DATASET ENTRIES:
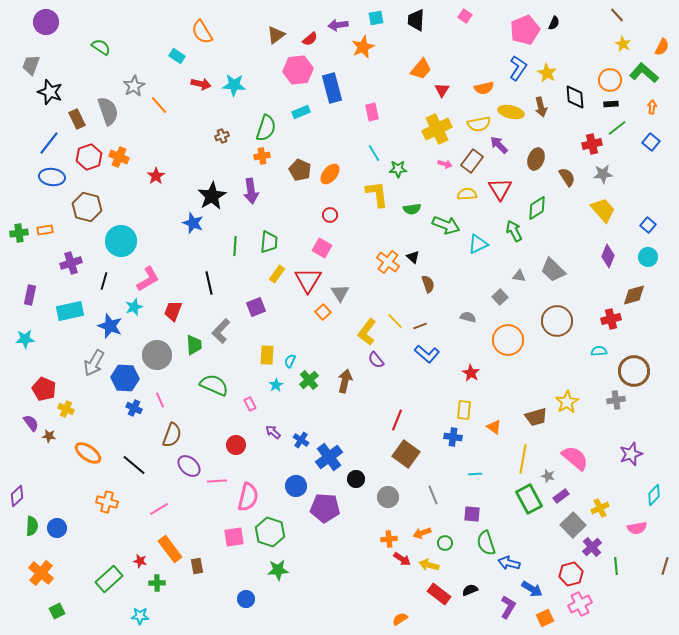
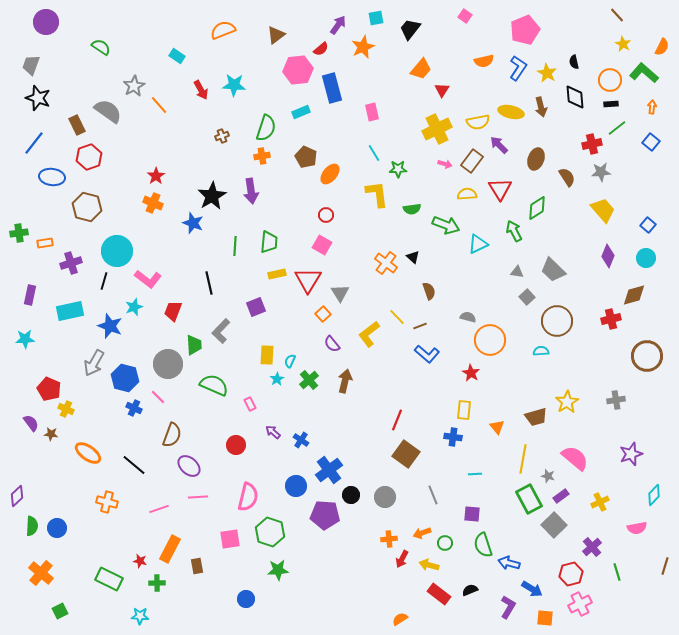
black trapezoid at (416, 20): moved 6 px left, 9 px down; rotated 35 degrees clockwise
black semicircle at (554, 23): moved 20 px right, 39 px down; rotated 144 degrees clockwise
purple arrow at (338, 25): rotated 132 degrees clockwise
orange semicircle at (202, 32): moved 21 px right, 2 px up; rotated 100 degrees clockwise
red semicircle at (310, 39): moved 11 px right, 10 px down
red arrow at (201, 84): moved 6 px down; rotated 48 degrees clockwise
orange semicircle at (484, 88): moved 27 px up
black star at (50, 92): moved 12 px left, 6 px down
gray semicircle at (108, 111): rotated 36 degrees counterclockwise
brown rectangle at (77, 119): moved 6 px down
yellow semicircle at (479, 124): moved 1 px left, 2 px up
blue line at (49, 143): moved 15 px left
orange cross at (119, 157): moved 34 px right, 46 px down
brown pentagon at (300, 170): moved 6 px right, 13 px up
gray star at (603, 174): moved 2 px left, 2 px up
red circle at (330, 215): moved 4 px left
orange rectangle at (45, 230): moved 13 px down
cyan circle at (121, 241): moved 4 px left, 10 px down
pink square at (322, 248): moved 3 px up
cyan circle at (648, 257): moved 2 px left, 1 px down
orange cross at (388, 262): moved 2 px left, 1 px down
yellow rectangle at (277, 274): rotated 42 degrees clockwise
gray triangle at (519, 276): moved 2 px left, 4 px up
pink L-shape at (148, 279): rotated 68 degrees clockwise
brown semicircle at (428, 284): moved 1 px right, 7 px down
gray square at (500, 297): moved 27 px right
orange square at (323, 312): moved 2 px down
yellow line at (395, 321): moved 2 px right, 4 px up
yellow L-shape at (367, 332): moved 2 px right, 2 px down; rotated 16 degrees clockwise
orange circle at (508, 340): moved 18 px left
cyan semicircle at (599, 351): moved 58 px left
gray circle at (157, 355): moved 11 px right, 9 px down
purple semicircle at (376, 360): moved 44 px left, 16 px up
brown circle at (634, 371): moved 13 px right, 15 px up
blue hexagon at (125, 378): rotated 12 degrees clockwise
cyan star at (276, 385): moved 1 px right, 6 px up
red pentagon at (44, 389): moved 5 px right
pink line at (160, 400): moved 2 px left, 3 px up; rotated 21 degrees counterclockwise
orange triangle at (494, 427): moved 3 px right; rotated 14 degrees clockwise
brown star at (49, 436): moved 2 px right, 2 px up
blue cross at (329, 457): moved 13 px down
black circle at (356, 479): moved 5 px left, 16 px down
pink line at (217, 481): moved 19 px left, 16 px down
gray circle at (388, 497): moved 3 px left
purple pentagon at (325, 508): moved 7 px down
yellow cross at (600, 508): moved 6 px up
pink line at (159, 509): rotated 12 degrees clockwise
gray square at (573, 525): moved 19 px left
pink square at (234, 537): moved 4 px left, 2 px down
green semicircle at (486, 543): moved 3 px left, 2 px down
orange rectangle at (170, 549): rotated 64 degrees clockwise
red arrow at (402, 559): rotated 84 degrees clockwise
green line at (616, 566): moved 1 px right, 6 px down; rotated 12 degrees counterclockwise
green rectangle at (109, 579): rotated 68 degrees clockwise
green square at (57, 611): moved 3 px right
orange square at (545, 618): rotated 30 degrees clockwise
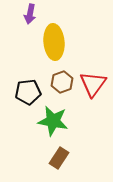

ACTIVITY:
When the entries above show the word "counterclockwise" in a line, copy that line out.

EXERCISE RESPONSE:
gray semicircle at (108, 111): rotated 36 degrees counterclockwise
pink line at (160, 400): moved 2 px left, 3 px up; rotated 21 degrees counterclockwise
green line at (616, 566): moved 1 px right, 6 px down; rotated 12 degrees counterclockwise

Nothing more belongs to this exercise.